── DATA IN THIS EXERCISE

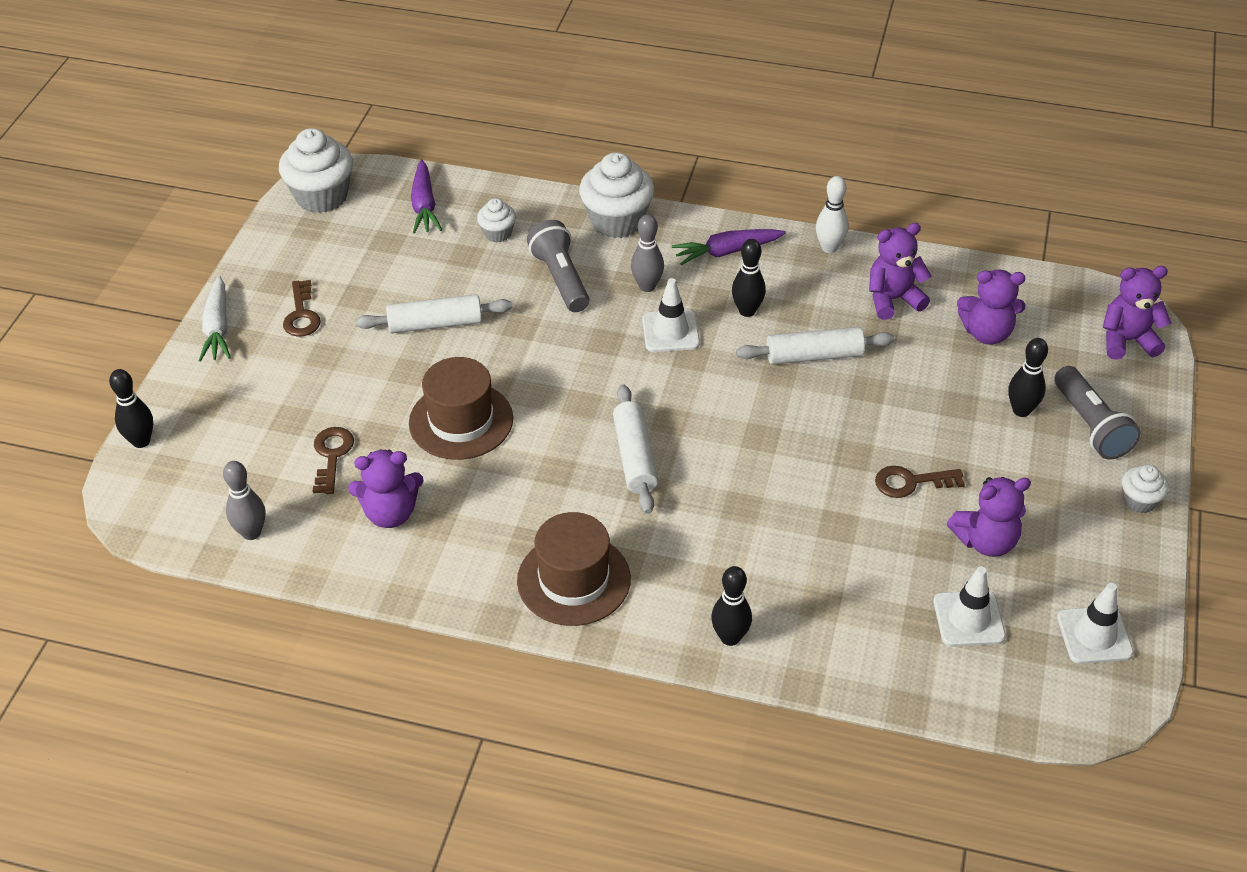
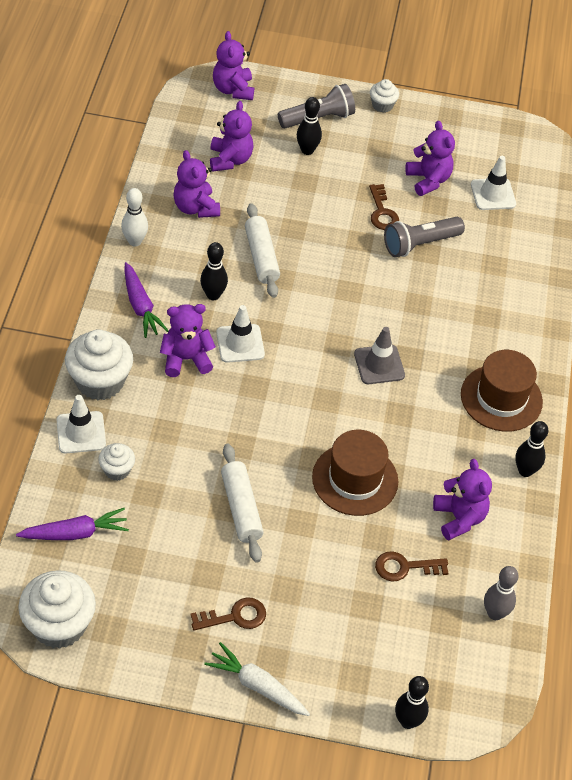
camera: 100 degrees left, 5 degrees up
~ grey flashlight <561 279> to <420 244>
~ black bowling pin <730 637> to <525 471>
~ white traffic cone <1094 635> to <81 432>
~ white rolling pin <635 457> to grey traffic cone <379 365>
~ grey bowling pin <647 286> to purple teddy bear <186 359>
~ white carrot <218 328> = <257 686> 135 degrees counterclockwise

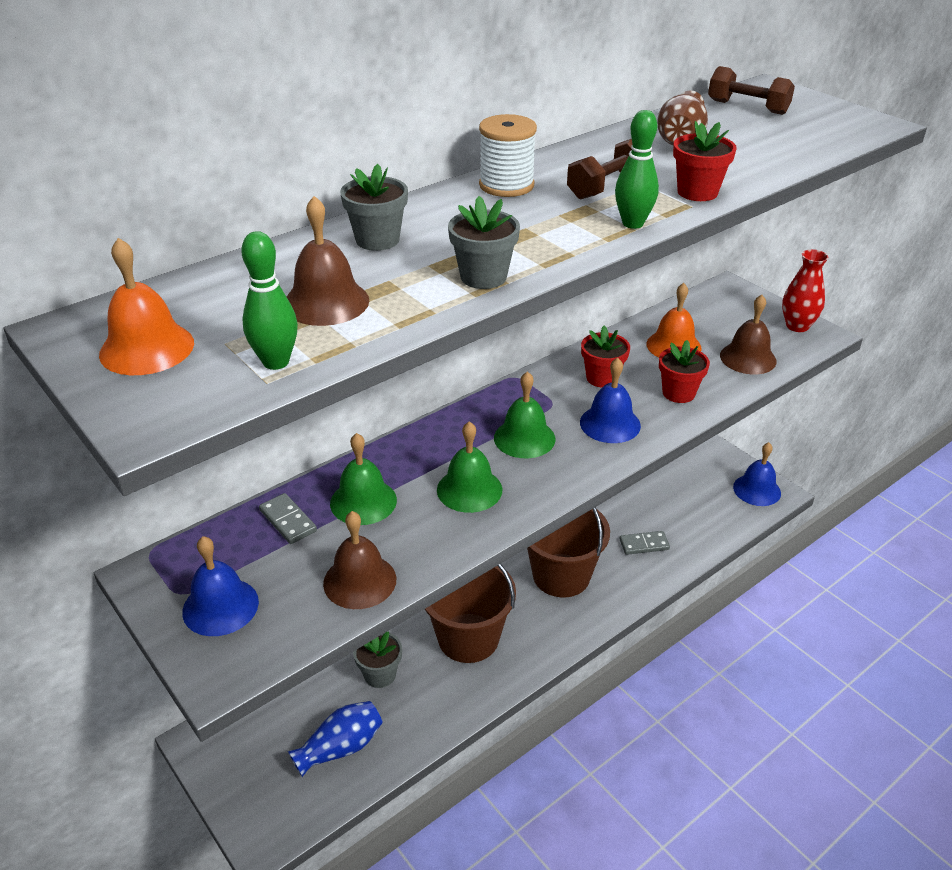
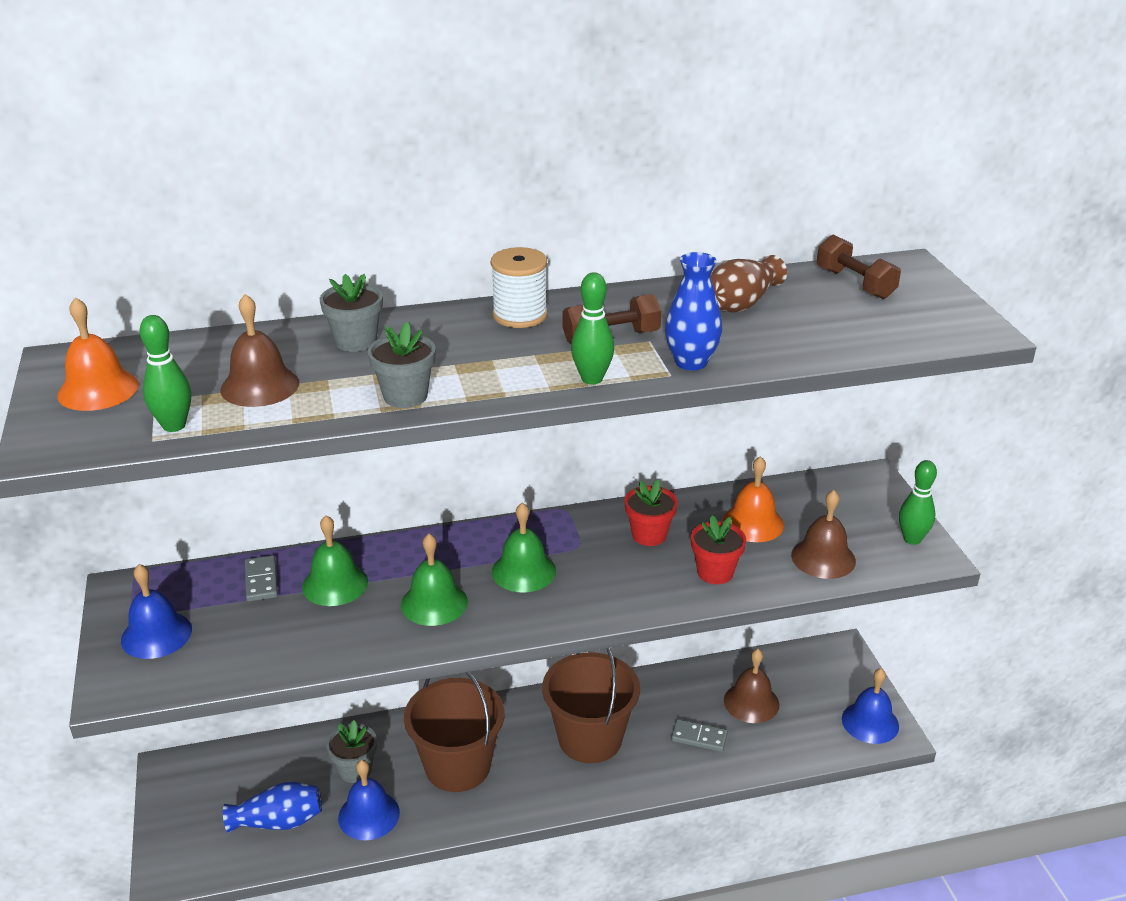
camera: 25 degrees right, 5 degrees down
~ brown bell <359 581> to <751 702>
~ blue bell <610 424> to <369 815>
~ red flower pot <697 192> to blue vase <691 362>
~ red vase <797 326> to green bowling pin <912 539>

────

## WORK INSTRUCTIONS:
In the material above, locate the line containing "to <420 244>" and the line containing "bear <186 359>". Transcribe exactly those two lines and every line between them, and nothing more.

## REPLY:
~ grey flashlight <561 279> to <420 244>
~ black bowling pin <730 637> to <525 471>
~ white traffic cone <1094 635> to <81 432>
~ white rolling pin <635 457> to grey traffic cone <379 365>
~ grey bowling pin <647 286> to purple teddy bear <186 359>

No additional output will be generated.